------ EXTRACTED DATA

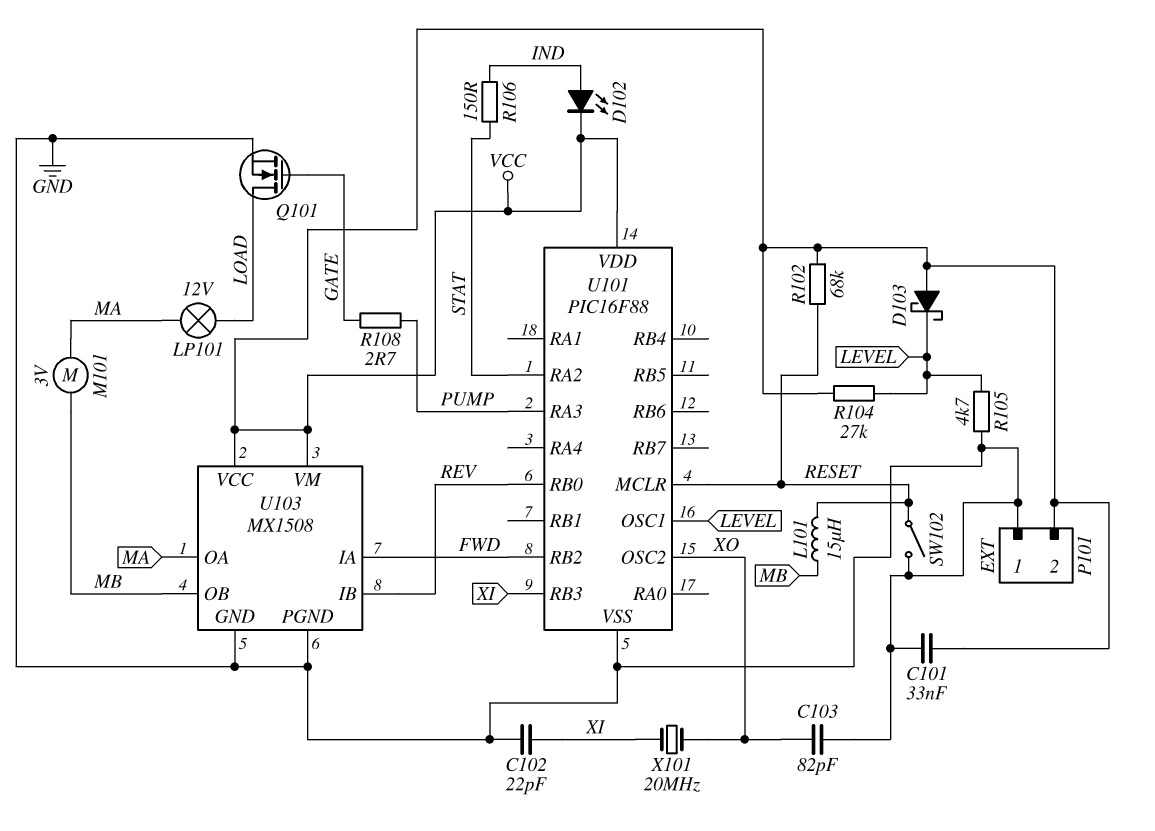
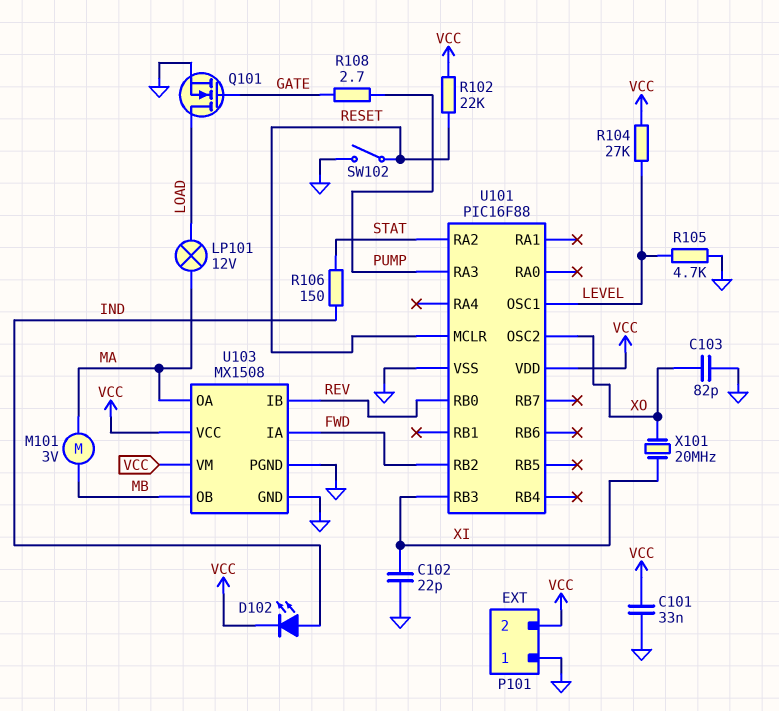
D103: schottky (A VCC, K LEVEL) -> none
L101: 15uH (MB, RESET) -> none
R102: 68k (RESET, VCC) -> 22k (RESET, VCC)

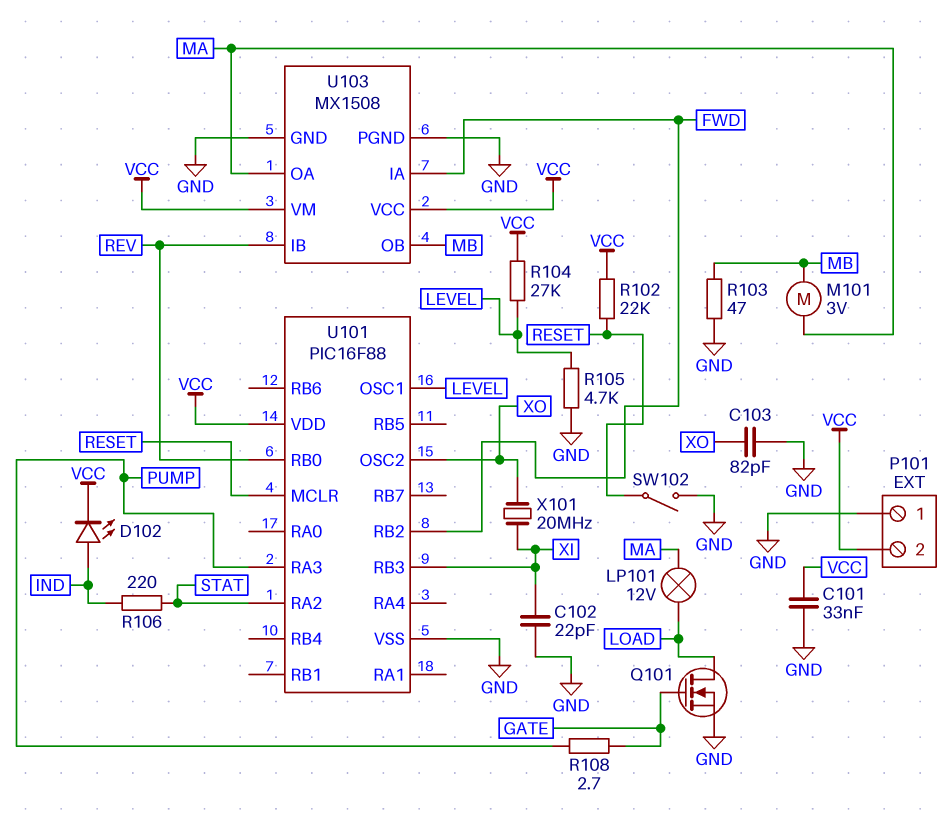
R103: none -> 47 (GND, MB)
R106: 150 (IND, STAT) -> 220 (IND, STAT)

------------

→ **EXERCISE PROMPT**
Your answer must consist of every line from the listing that holds the string "none".

→ **ANSWER BOX**
D103: schottky (A VCC, K LEVEL) -> none
L101: 15uH (MB, RESET) -> none
R103: none -> 47 (GND, MB)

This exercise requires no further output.